== Segment start ==

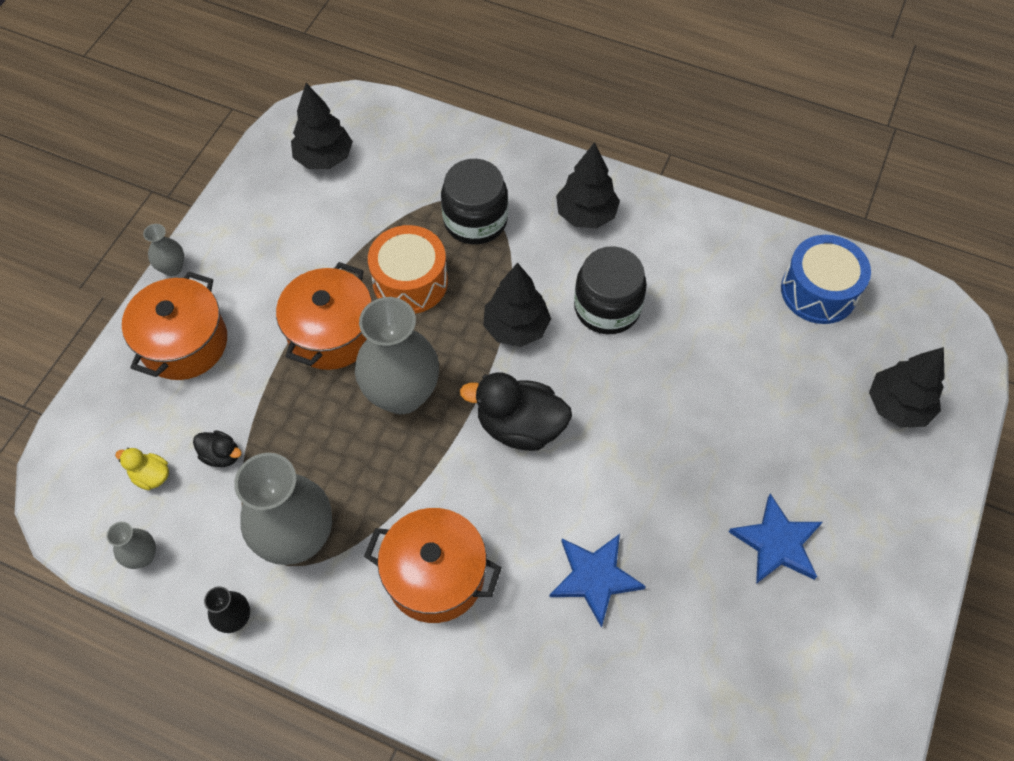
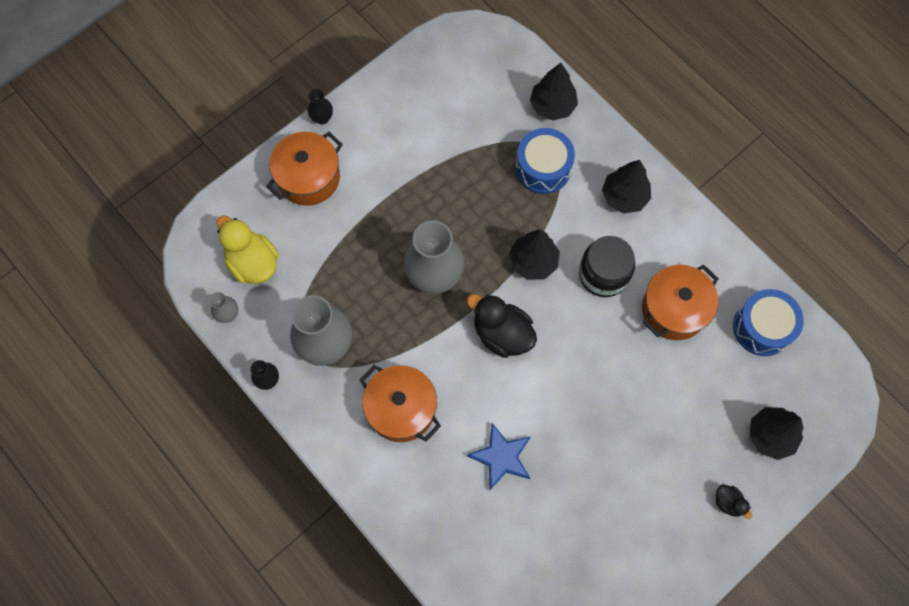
camera: 25 degrees right, 10 degrees up
(151, 476) = (253, 262): yellow duck -> yellow duck, size x2.00
(172, 268) = (322, 118): grey vase -> black vase
(221, 455) = (301, 268): black duck -> black duck (728, 502)
(324, 158) = (459, 74): black tree -> black tree (552, 106)
(331, 333) = (407, 212): orange pot -> orange pot (674, 309)
(410, 282) = (476, 196): orange drum -> none
(475, 220) = (543, 168): black jar -> blue drum
(777, 543) = (632, 489): blue star -> none

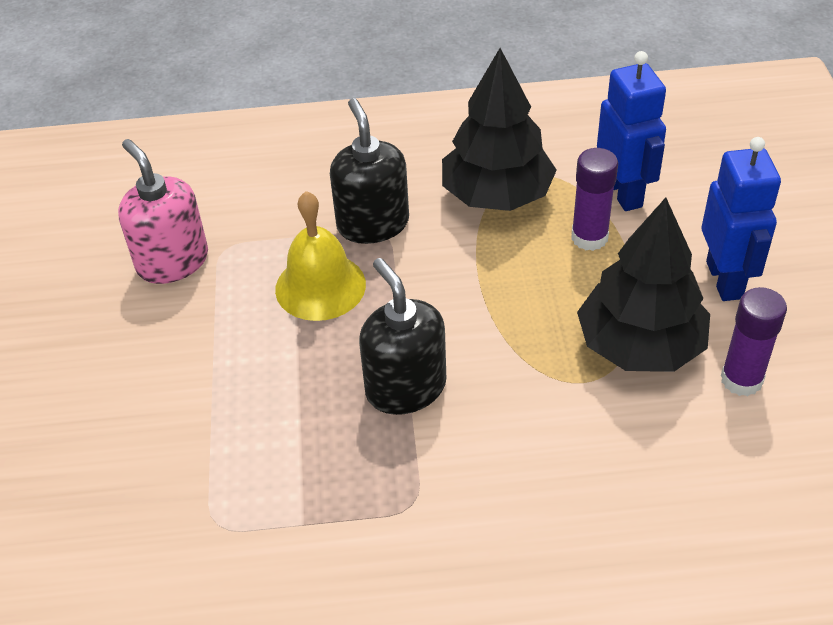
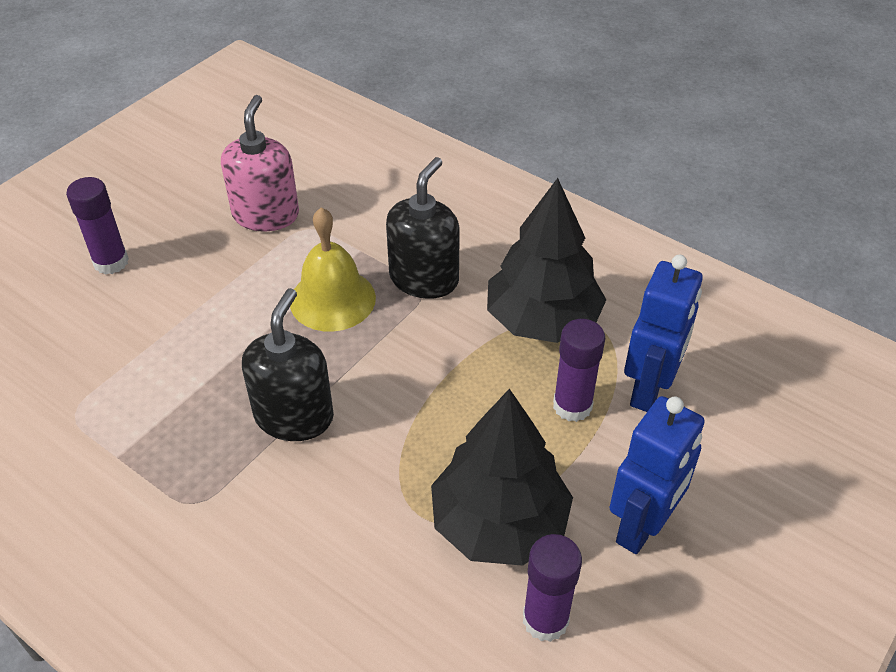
camera: 40 degrees right, 0 degrees up
(77, 391) = (111, 262): none -> purple glue stick

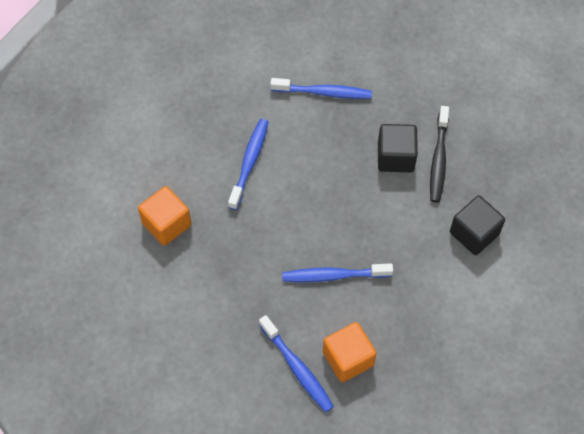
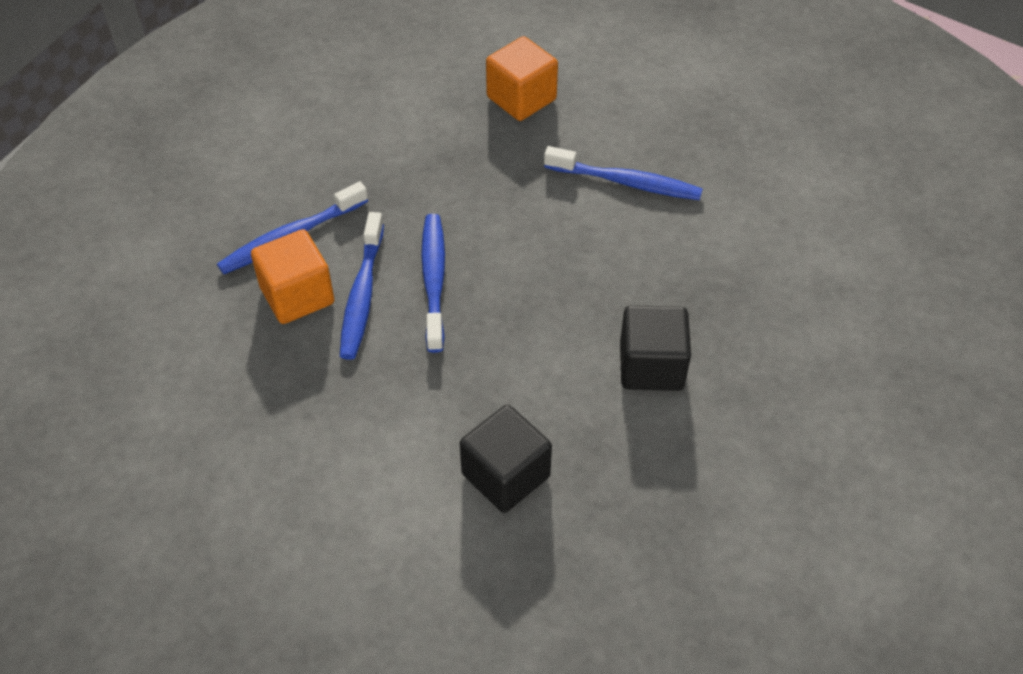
camera: 90 degrees right, 10 degrees down
(324, 92) = (767, 272): blue toothbrush -> blue toothbrush (362, 294)
(438, 159) = (651, 429): black toothbrush -> none

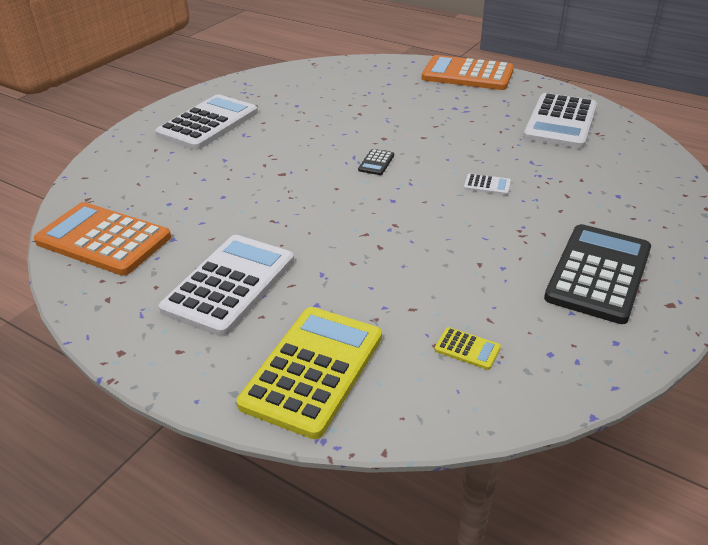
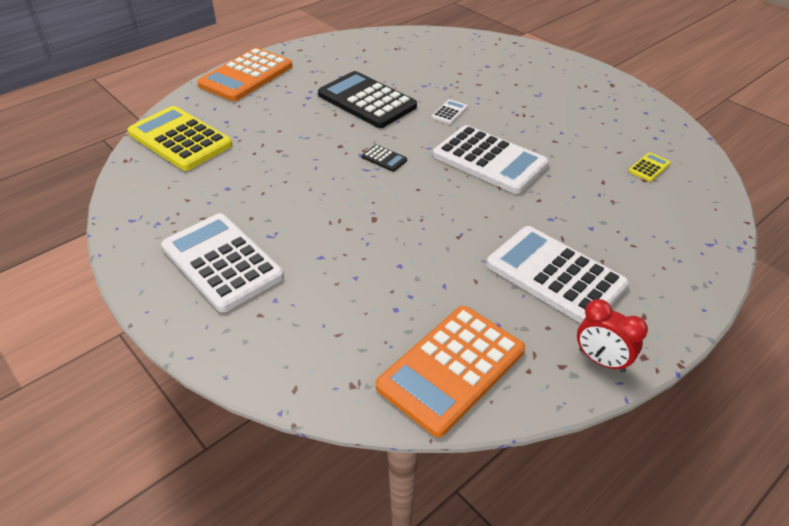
camera: 75 degrees left, 5 degrees up
(114, 323) = (601, 360): none -> red clock
(313, 370) = (669, 241): yellow calculator -> yellow calculator (180, 139)
(560, 122) = (369, 57): white calculator -> white calculator (489, 160)
(598, 273) = (576, 99): black calculator -> black calculator (366, 101)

== Segment end ==

--- WHAT IS NEEDED ---
Whenever a line above has the word "duck" in it, copy that line.

--- RESULT BELOW ---
(151, 476) = (253, 262): yellow duck -> yellow duck, size x2.00
(221, 455) = (301, 268): black duck -> black duck (728, 502)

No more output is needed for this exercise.